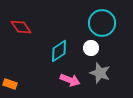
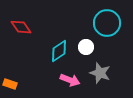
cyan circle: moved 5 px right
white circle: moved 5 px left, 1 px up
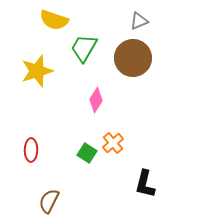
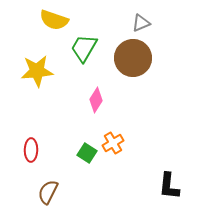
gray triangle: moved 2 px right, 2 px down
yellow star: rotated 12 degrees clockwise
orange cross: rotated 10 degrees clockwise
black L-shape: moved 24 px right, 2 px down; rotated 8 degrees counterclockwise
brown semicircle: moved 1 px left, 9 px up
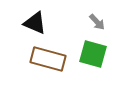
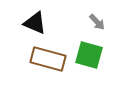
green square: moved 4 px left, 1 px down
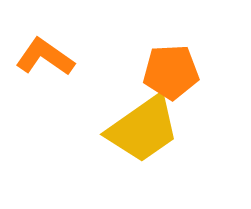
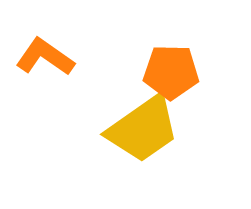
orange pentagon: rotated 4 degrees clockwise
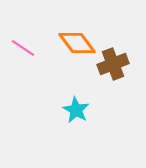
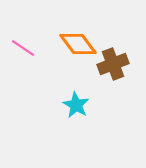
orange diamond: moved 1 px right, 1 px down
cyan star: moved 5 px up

------------------------------------------------

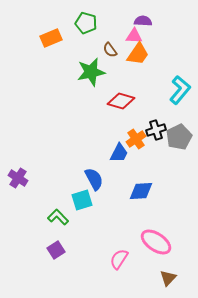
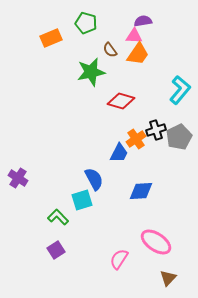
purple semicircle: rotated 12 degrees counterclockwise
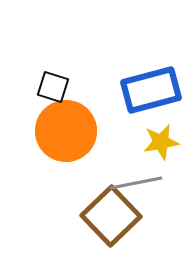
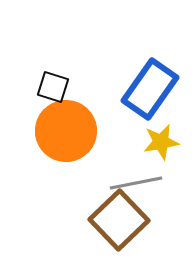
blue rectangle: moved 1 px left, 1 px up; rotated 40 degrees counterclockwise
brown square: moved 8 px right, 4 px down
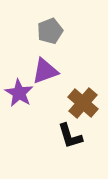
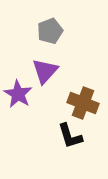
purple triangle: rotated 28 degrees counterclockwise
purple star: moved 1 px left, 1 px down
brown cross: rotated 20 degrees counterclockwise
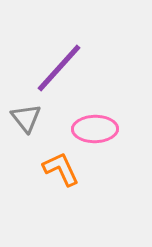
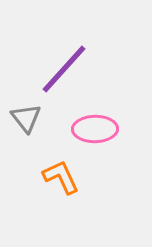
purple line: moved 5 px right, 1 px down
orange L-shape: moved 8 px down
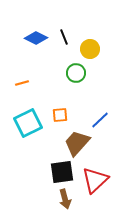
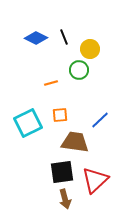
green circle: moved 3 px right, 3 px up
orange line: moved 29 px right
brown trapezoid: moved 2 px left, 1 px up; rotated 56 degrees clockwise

------------------------------------------------

Copy out the lines above that run from the one containing "green circle: moved 3 px right, 3 px up" through the one containing "brown trapezoid: moved", including both of those lines.

Answer in full:
green circle: moved 3 px right, 3 px up
orange line: moved 29 px right
brown trapezoid: moved 2 px left, 1 px up; rotated 56 degrees clockwise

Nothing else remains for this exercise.